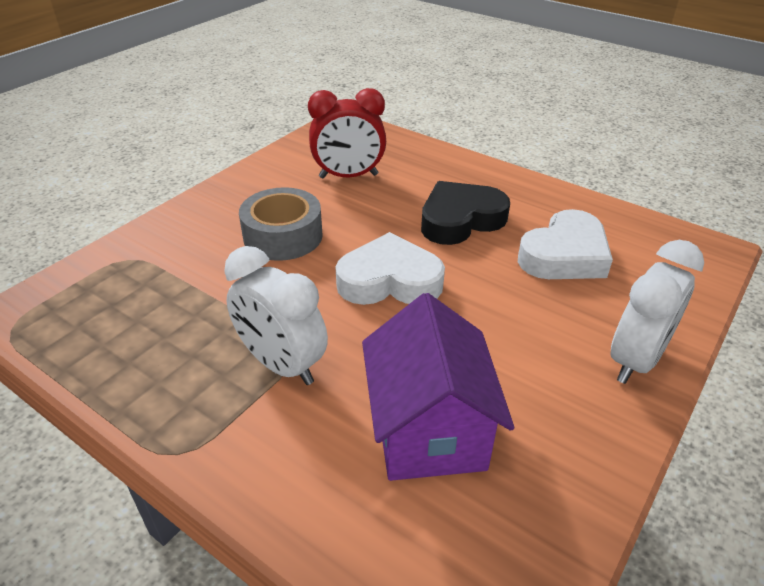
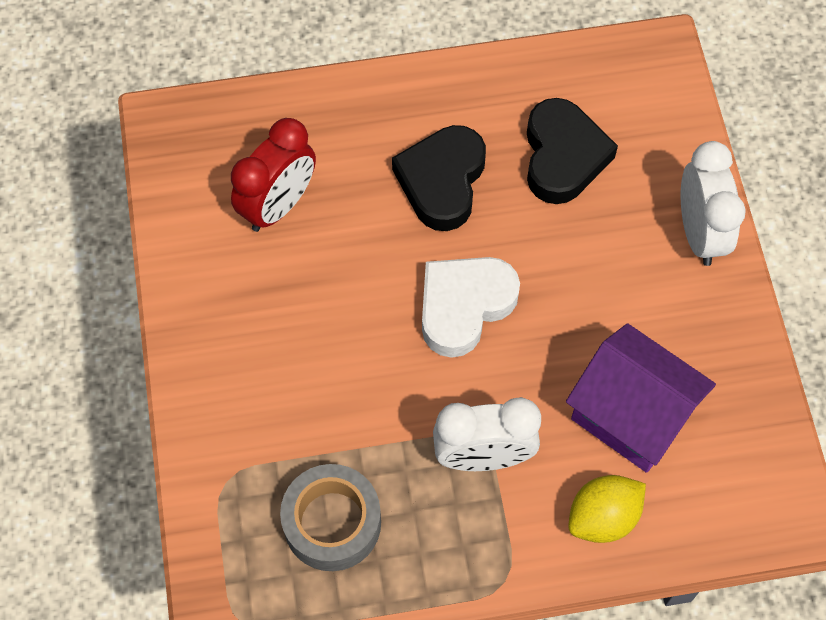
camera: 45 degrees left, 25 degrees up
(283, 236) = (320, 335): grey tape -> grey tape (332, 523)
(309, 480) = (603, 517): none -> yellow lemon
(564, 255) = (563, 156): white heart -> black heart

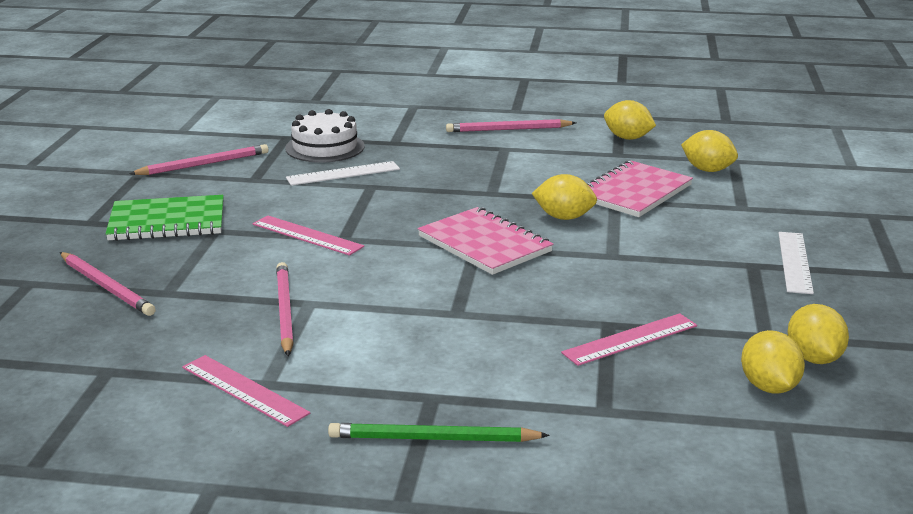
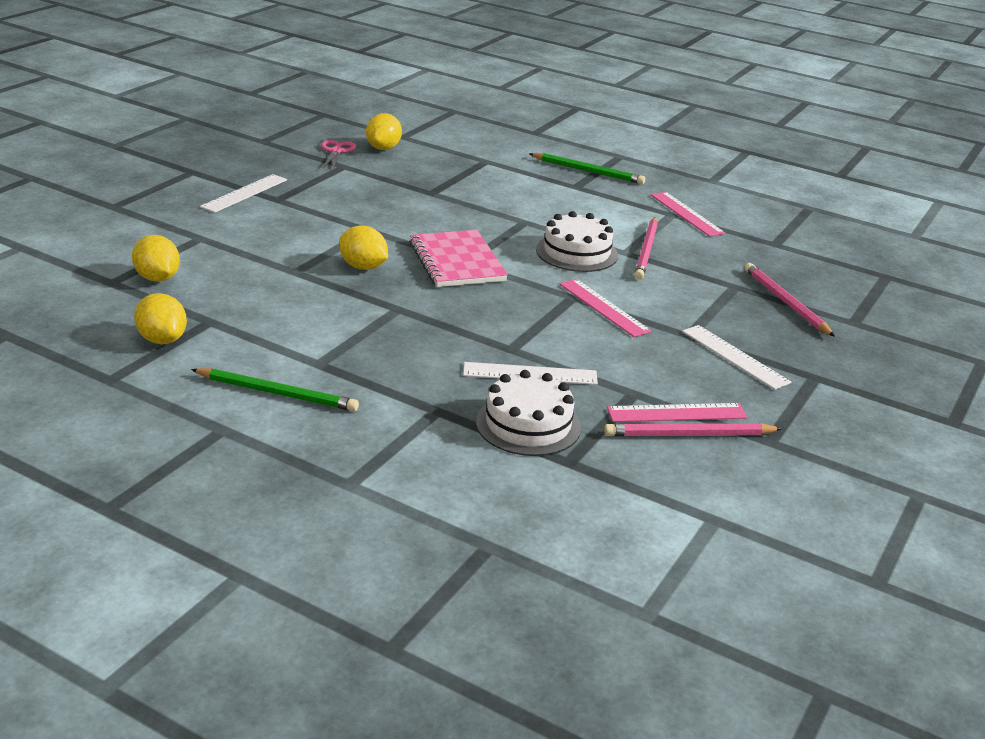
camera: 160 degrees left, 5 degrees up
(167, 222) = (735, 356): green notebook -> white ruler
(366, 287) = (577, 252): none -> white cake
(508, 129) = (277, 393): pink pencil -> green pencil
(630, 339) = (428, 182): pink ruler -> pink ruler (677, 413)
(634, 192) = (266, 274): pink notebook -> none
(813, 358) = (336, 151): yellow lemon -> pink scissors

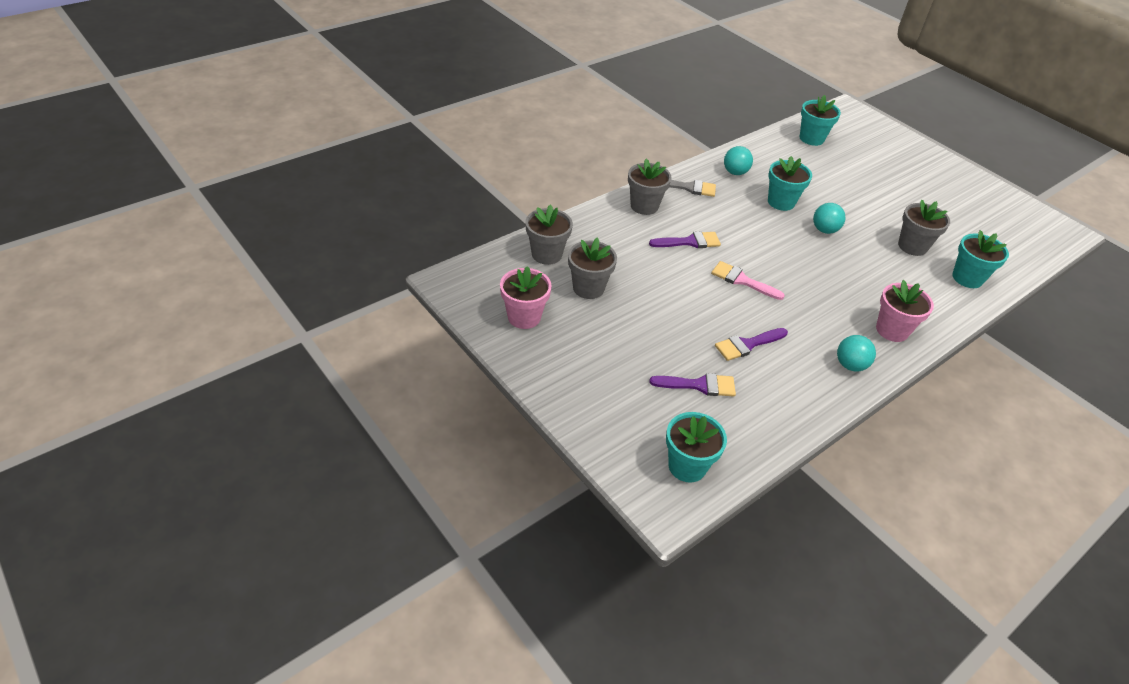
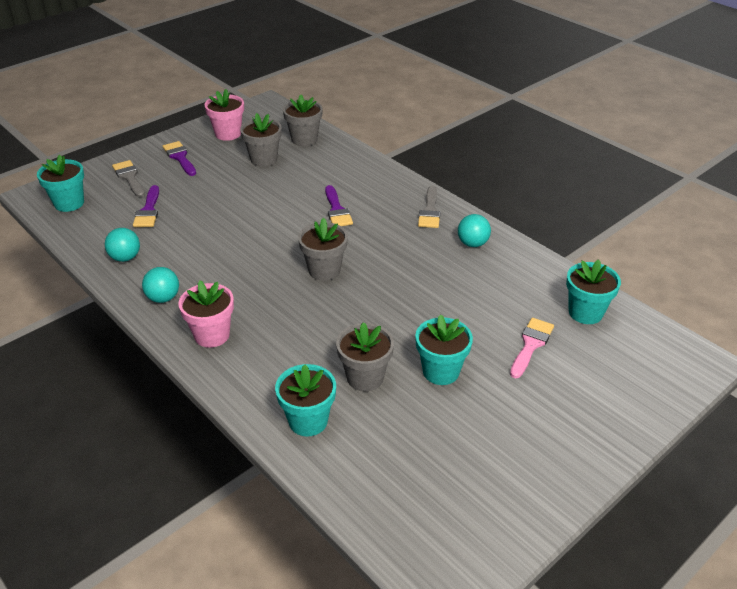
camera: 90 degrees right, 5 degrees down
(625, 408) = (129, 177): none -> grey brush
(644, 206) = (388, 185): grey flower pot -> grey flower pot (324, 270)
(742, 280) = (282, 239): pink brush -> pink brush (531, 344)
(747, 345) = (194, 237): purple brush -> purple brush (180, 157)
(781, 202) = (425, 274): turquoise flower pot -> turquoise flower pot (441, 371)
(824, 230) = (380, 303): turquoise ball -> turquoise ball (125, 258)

* Your goal *
Look above for the line holding "(167, 222) = (735, 356): green" and output everything from it down to the line holding "(644, 206) = (388, 185): grey", both ends included, exactly and without images.

* Answer section *
(167, 222) = (735, 356): green notebook -> white ruler
(366, 287) = (577, 252): none -> white cake
(508, 129) = (277, 393): pink pencil -> green pencil
(630, 339) = (428, 182): pink ruler -> pink ruler (677, 413)
(634, 192) = (266, 274): pink notebook -> none
(813, 358) = (336, 151): yellow lemon -> pink scissors

camera: 90 degrees right, 5 degrees down
(625, 408) = (129, 177): none -> grey brush
(644, 206) = (388, 185): grey flower pot -> grey flower pot (324, 270)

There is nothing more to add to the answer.